The task
Only one span of the listing below should come back. It runs from the line with "R10: 1k (N3, N12) -> 470 (N3, N12)" through the line with "U5 pin OUT: N19 -> N6", and each of its lines must be reproduced exactly.

____ Records provided

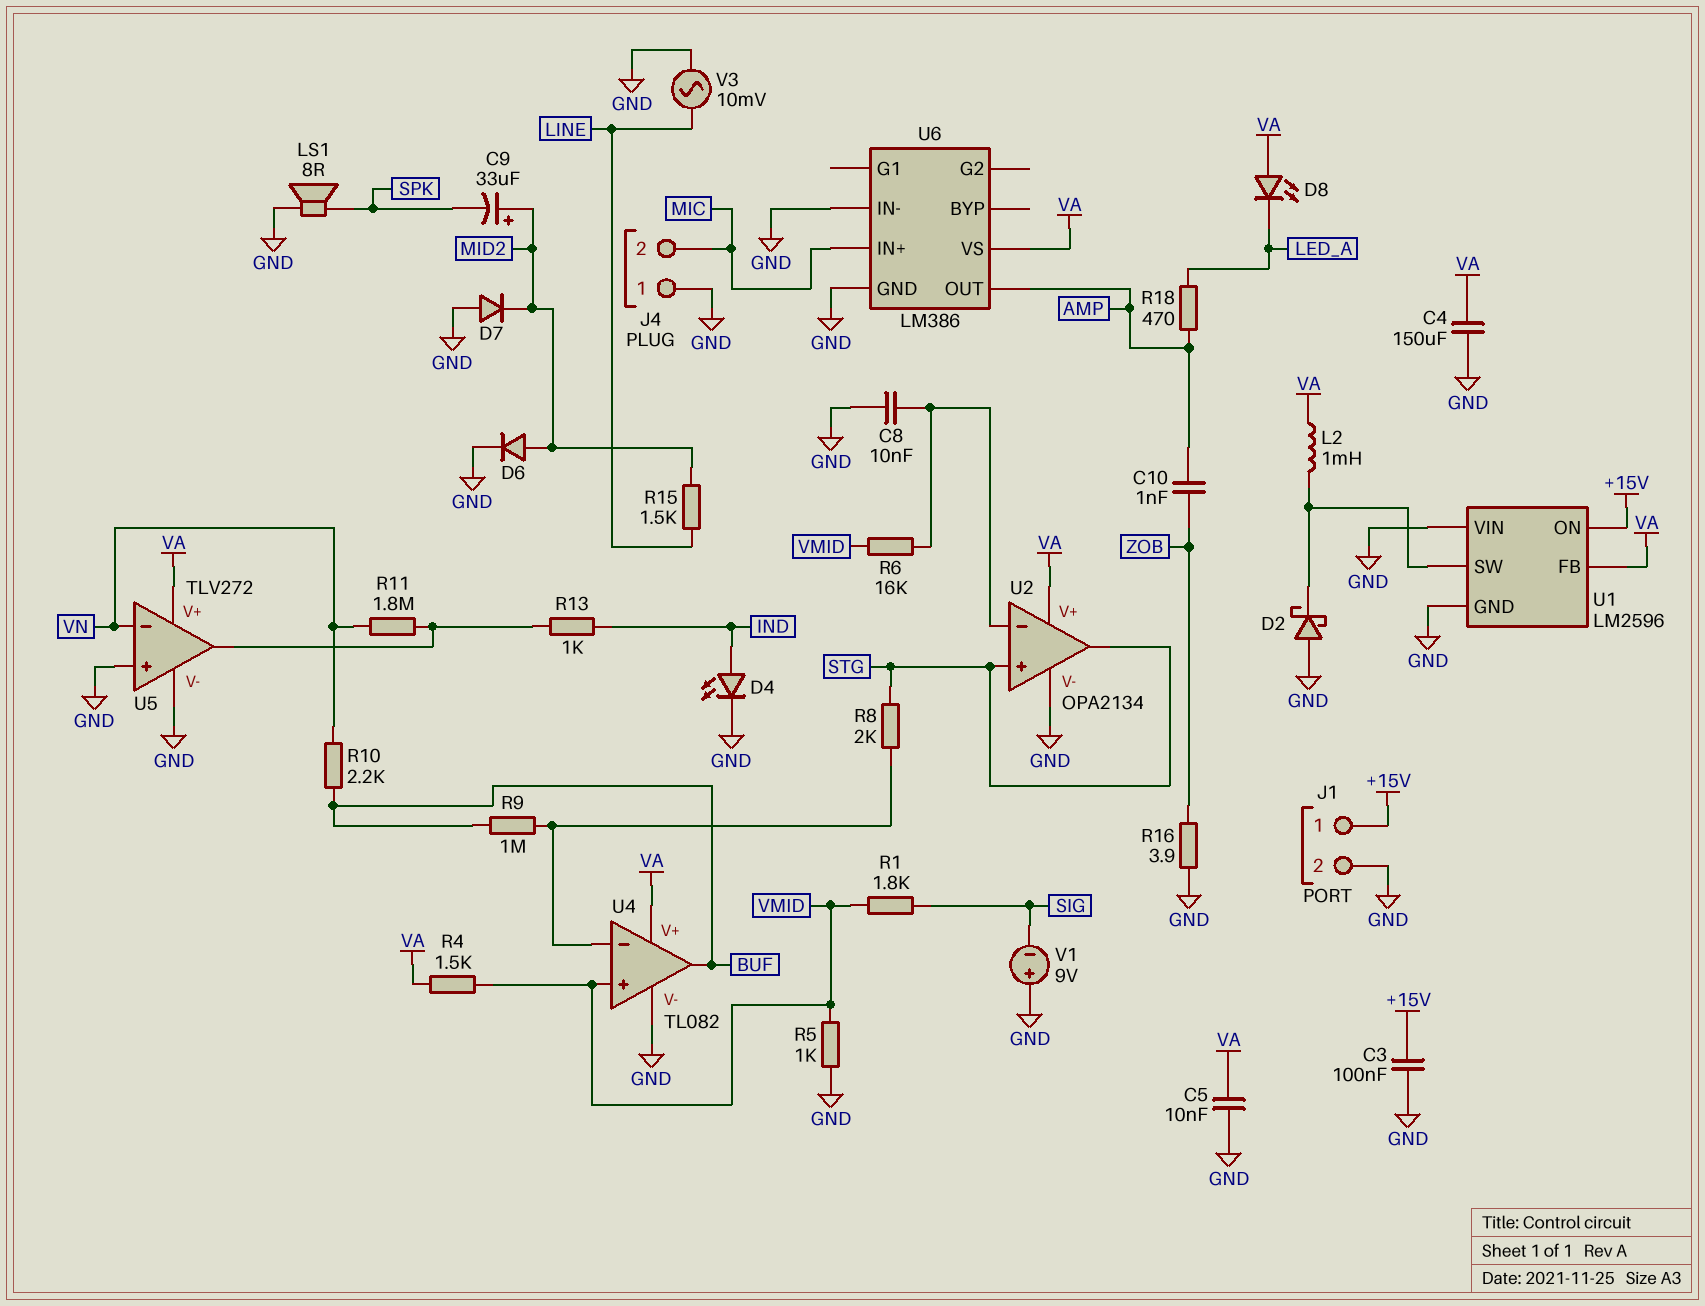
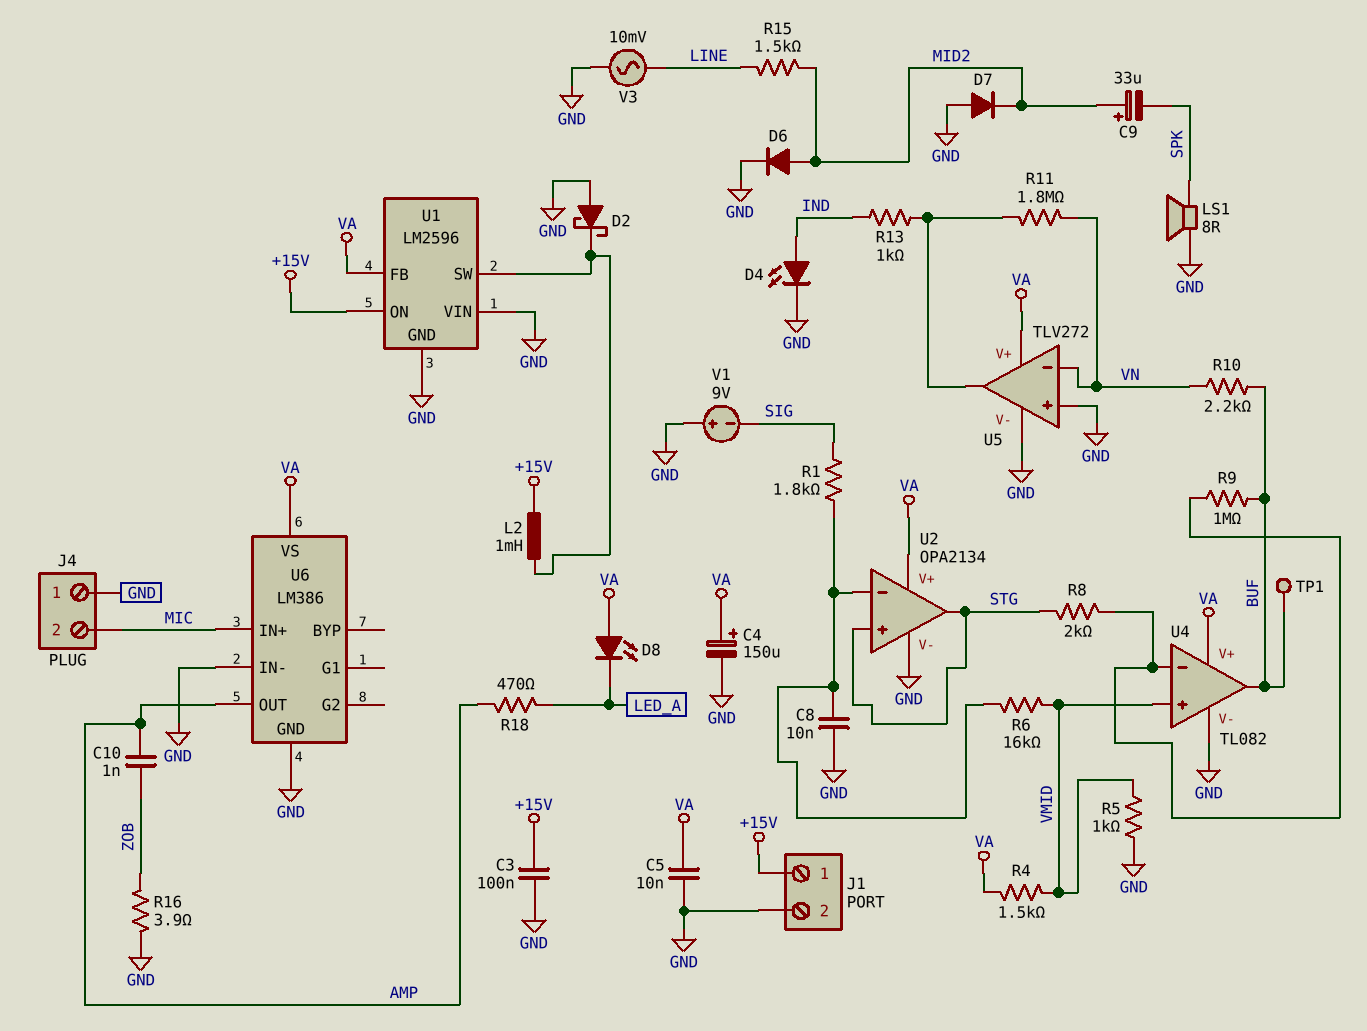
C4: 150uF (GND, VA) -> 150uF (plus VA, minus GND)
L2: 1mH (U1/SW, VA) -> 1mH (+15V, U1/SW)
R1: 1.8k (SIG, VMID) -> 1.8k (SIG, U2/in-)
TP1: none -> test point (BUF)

________
____ Records provided

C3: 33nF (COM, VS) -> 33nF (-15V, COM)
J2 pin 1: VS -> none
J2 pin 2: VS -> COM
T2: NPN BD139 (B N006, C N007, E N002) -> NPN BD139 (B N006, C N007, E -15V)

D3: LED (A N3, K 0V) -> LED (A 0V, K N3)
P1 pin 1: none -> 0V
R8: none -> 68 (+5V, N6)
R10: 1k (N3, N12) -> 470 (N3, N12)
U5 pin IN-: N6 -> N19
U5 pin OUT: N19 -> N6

________

Expected output
R10: 1k (N3, N12) -> 470 (N3, N12)
U5 pin IN-: N6 -> N19
U5 pin OUT: N19 -> N6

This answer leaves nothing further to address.